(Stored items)
--------------------------------------------------

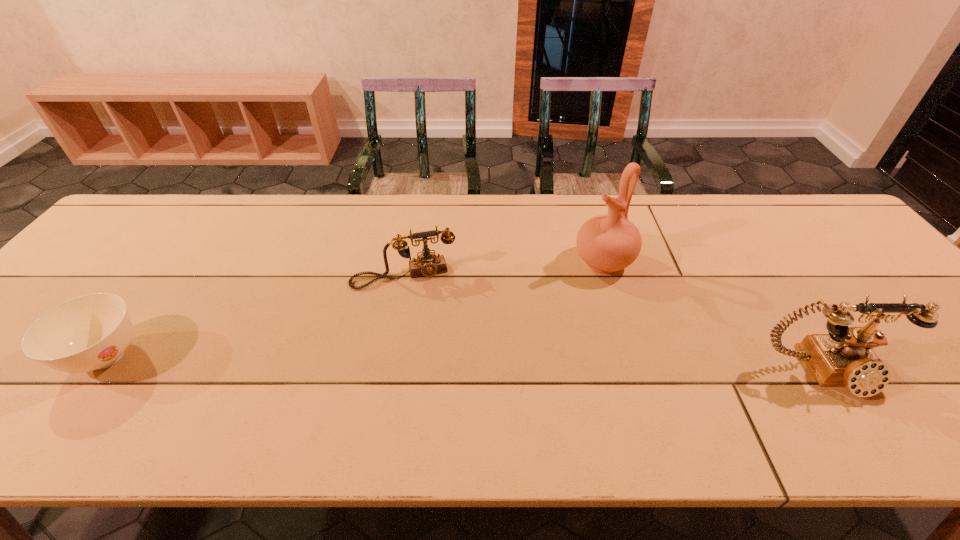
Where is `free region located on the spout of the third object from left to right`? The height and width of the screenshot is (540, 960). free region located on the spout of the third object from left to right is located at coordinates (521, 330).

Identify the location of vacant point located 0.140m on the spout of the third object from left to right. (553, 304).

This screenshot has width=960, height=540. What are the coordinates of `free region located 0.260m on the front-facing side of the second object from left to right` in the screenshot? It's located at tap(431, 374).

This screenshot has height=540, width=960. Identify the location of free space located on the front-facing side of the second object from left to right. (431, 374).

This screenshot has width=960, height=540. Identify the location of free space located 0.310m on the front-facing side of the second object from left to right. 435,394.

What are the coordinates of `sugar bowl that is at the near edge` in the screenshot? It's located at tap(91, 332).

The image size is (960, 540). What are the coordinates of `telephone present at the near edge` in the screenshot? It's located at (843, 358).

The width and height of the screenshot is (960, 540). I want to click on object that is at the left edge, so click(91, 332).

The image size is (960, 540). I want to click on object at the near left corner, so click(91, 332).

This screenshot has height=540, width=960. What are the coordinates of `vacant space at the far edge of the desktop` in the screenshot? It's located at (345, 216).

--------------------------------------------------

▶ _PROBLEM STATEMENT_
Copy out, word for word, the items from the line containing "This screenshot has width=960, height=540. Identify" through the last line of the items.

▶ _EXERCISE RESULT_
This screenshot has width=960, height=540. Identify the location of free space located 0.310m on the front-facing side of the second object from left to right. 435,394.

What are the coordinates of `sugar bowl that is at the near edge` in the screenshot? It's located at tap(91, 332).

The image size is (960, 540). What are the coordinates of `telephone present at the near edge` in the screenshot? It's located at (843, 358).

The width and height of the screenshot is (960, 540). I want to click on object that is at the left edge, so click(91, 332).

The image size is (960, 540). I want to click on object at the near left corner, so click(91, 332).

This screenshot has height=540, width=960. What are the coordinates of `vacant space at the far edge of the desktop` in the screenshot? It's located at (345, 216).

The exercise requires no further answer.